* DATA EXCERPT:
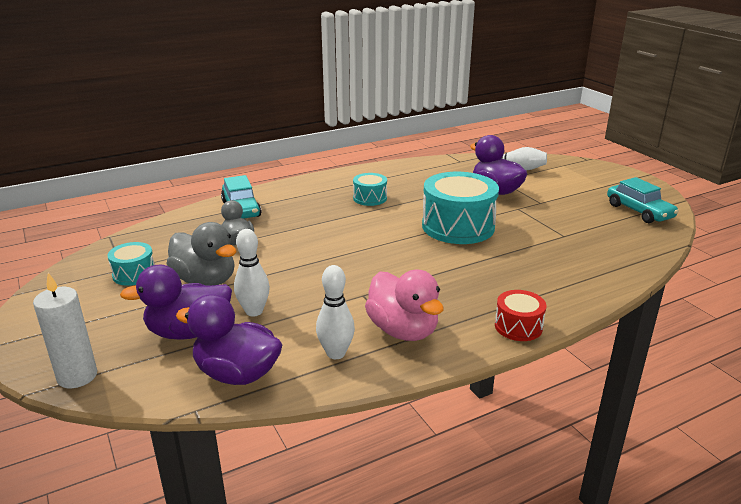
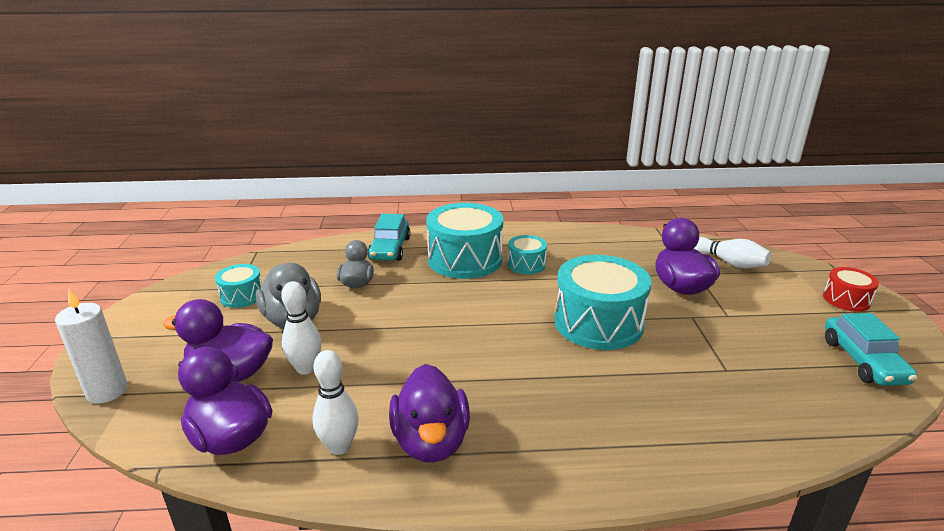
camera: 25 degrees right, 0 degrees up
(316, 204) = (465, 259): none -> turquoise drum
(403, 330) = (431, 441): pink duck -> purple duck
(518, 326) = (569, 483): red drum -> red drum (846, 299)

* EXERCISE PROMPT: Count the lines of the listing above that contain the word "drum", and give only the total.

* SOLUTION FOR THIS EXERCISE: 2